[Opening Available records section]
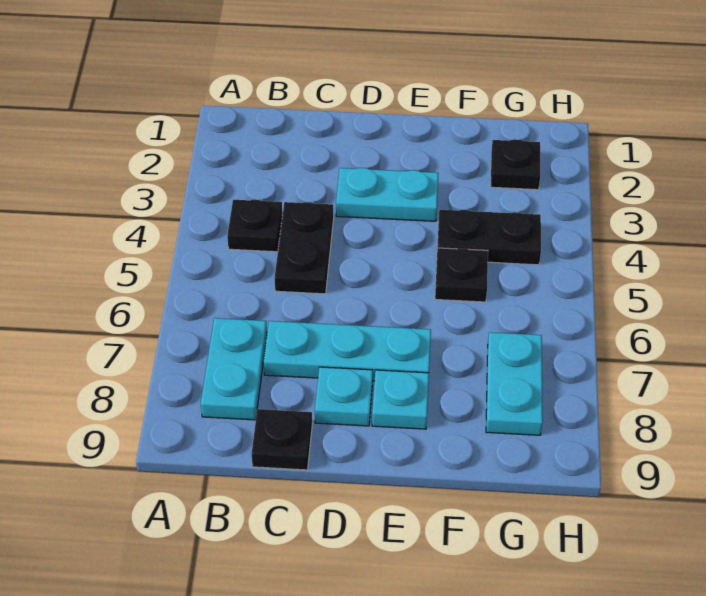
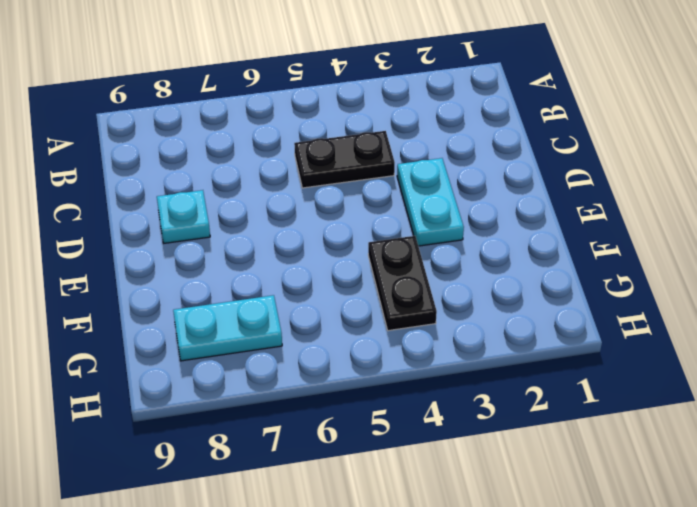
none -> black 1x1 plate [227,200,282,252]
none -> cyan 1x2 plate [201,318,267,420]
none -> cyan 1x3 plate [263,321,431,381]

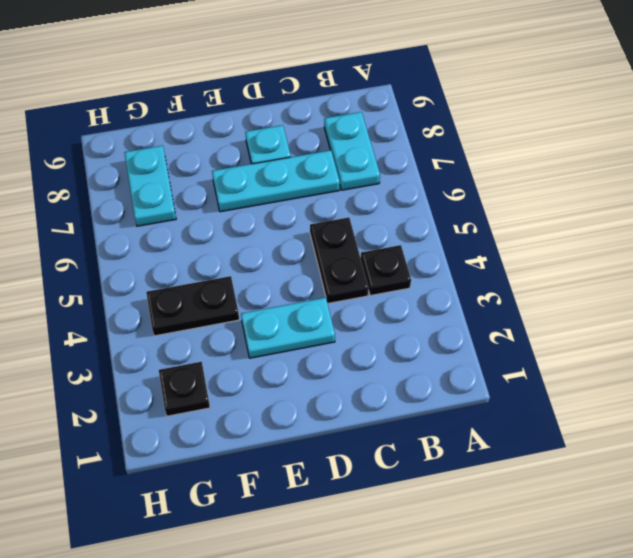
none -> black 1x1 plate [251,409,312,470]
none -> cyan 1x1 plate [372,370,429,429]
none -> black 1x1 plate [435,248,488,302]

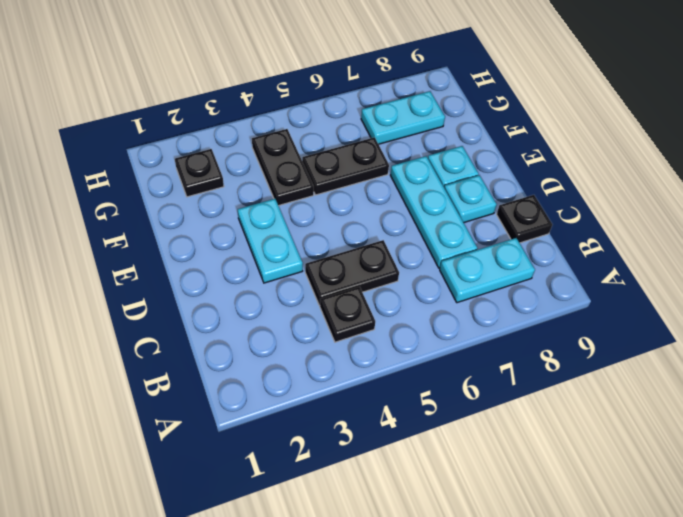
black 1x2 plate [302,137,389,195] -> black 1x1 plate [435,248,488,302]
[Closing Available records section]
Aim of the exercise :: Search the records for the word "cyan" and return every line that holds it.

Exercise result ::
none -> cyan 1x2 plate [201,318,267,420]
none -> cyan 1x3 plate [263,321,431,381]
none -> cyan 1x1 plate [372,370,429,429]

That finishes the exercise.